> [WORK ORDER]: Go to the line containing "RADIO pin CSN: A0 -> D6" and retype it and every later line exactly as written, up to the last line of the entries. Keep pictures out.

> [PROVIDED INFORMATION]:
---------------
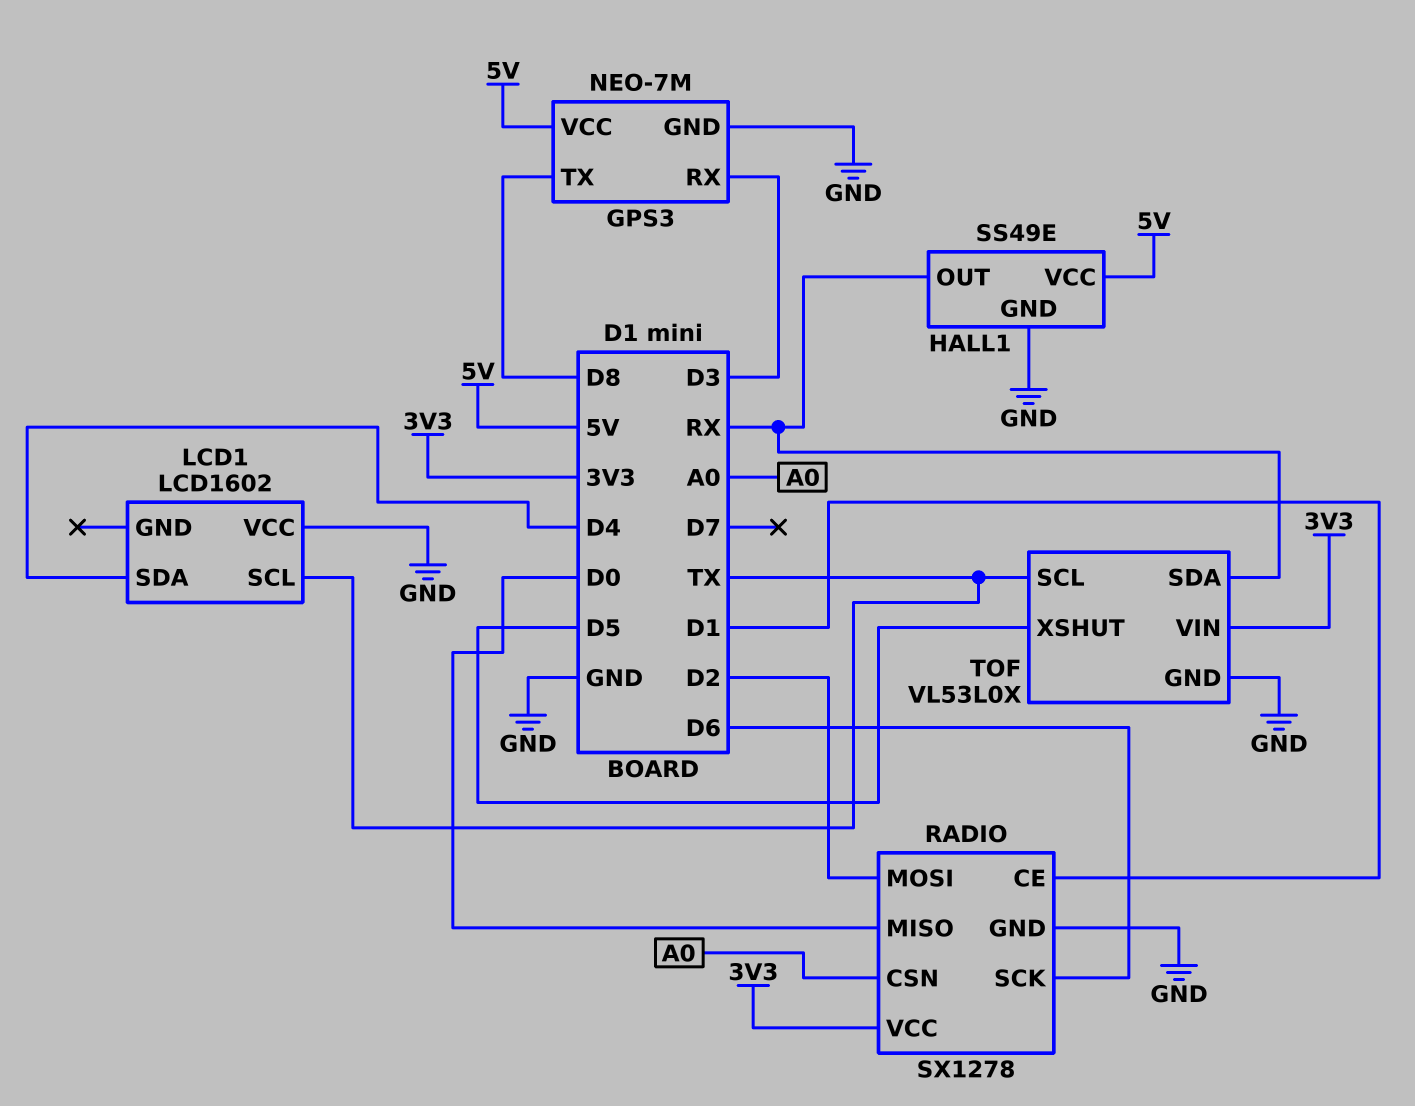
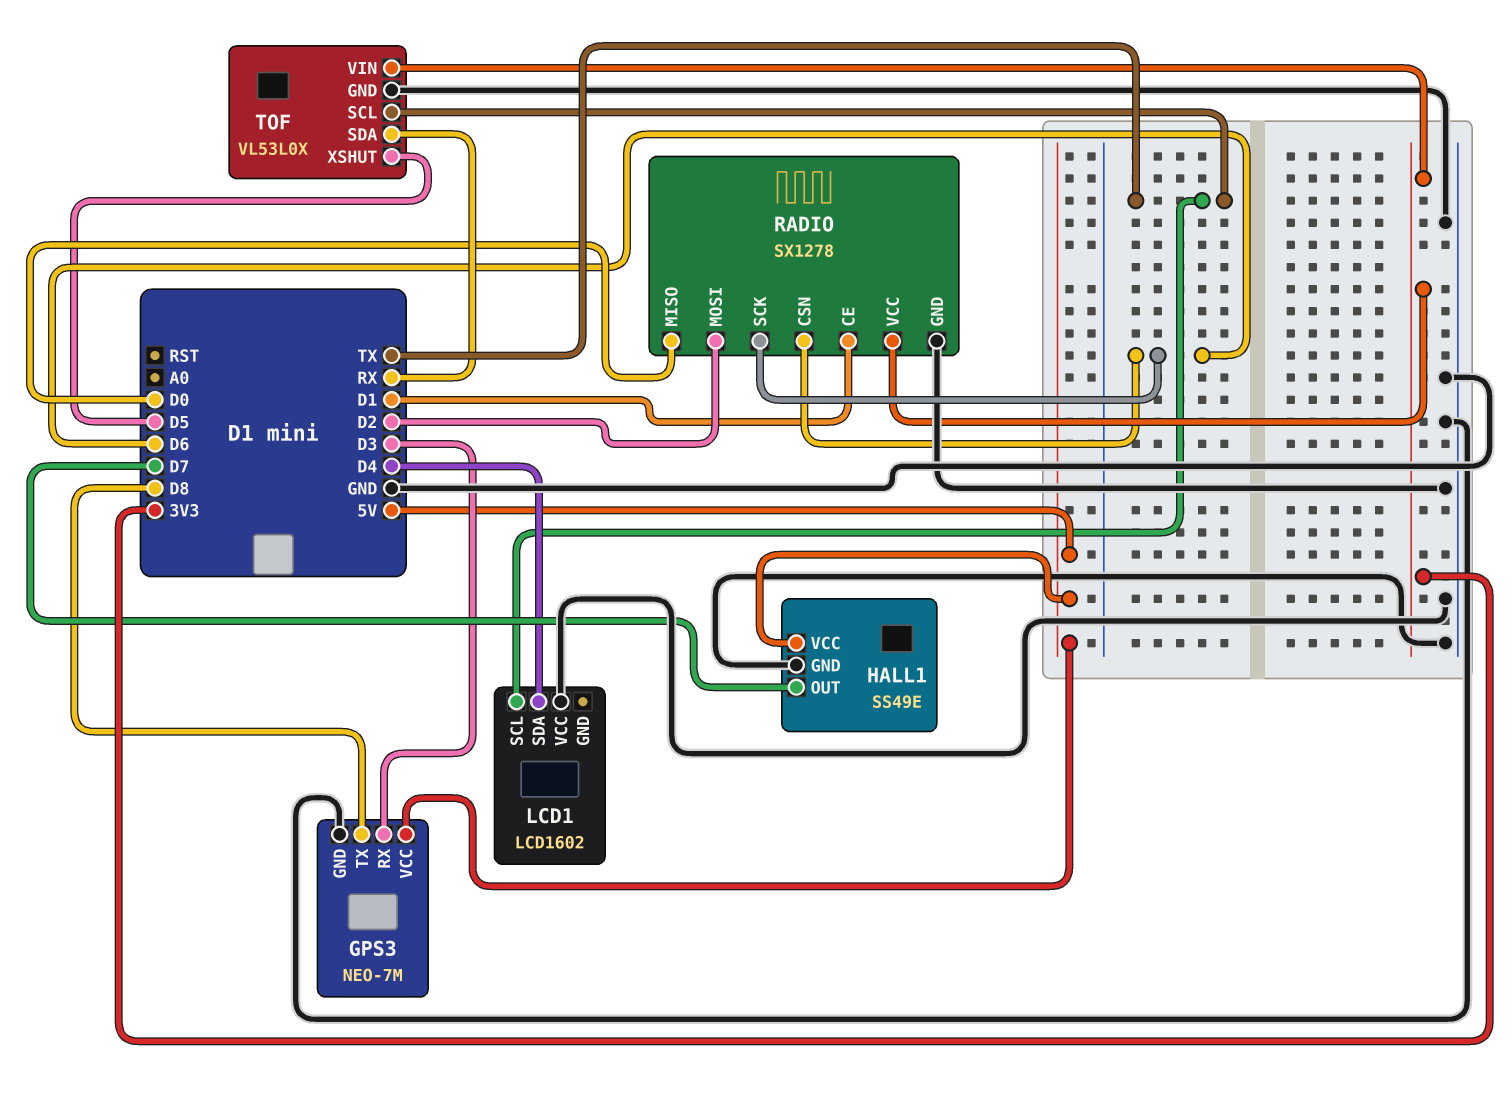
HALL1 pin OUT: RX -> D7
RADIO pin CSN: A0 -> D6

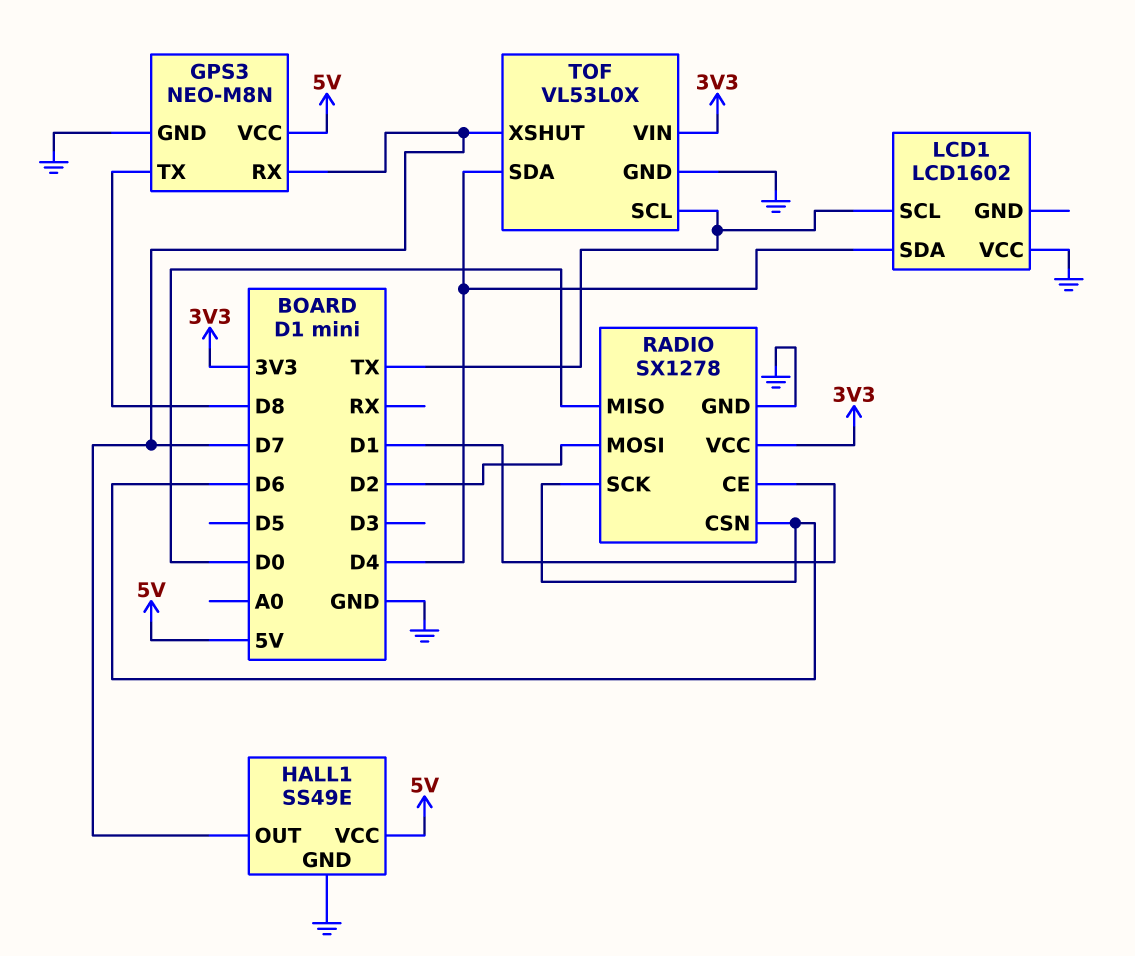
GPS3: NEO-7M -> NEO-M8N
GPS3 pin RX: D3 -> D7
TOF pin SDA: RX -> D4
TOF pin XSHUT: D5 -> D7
---------------
> [ANSWER TO THIS PROBLEM]:
RADIO pin CSN: A0 -> D6

GPS3: NEO-7M -> NEO-M8N
GPS3 pin RX: D3 -> D7
TOF pin SDA: RX -> D4
TOF pin XSHUT: D5 -> D7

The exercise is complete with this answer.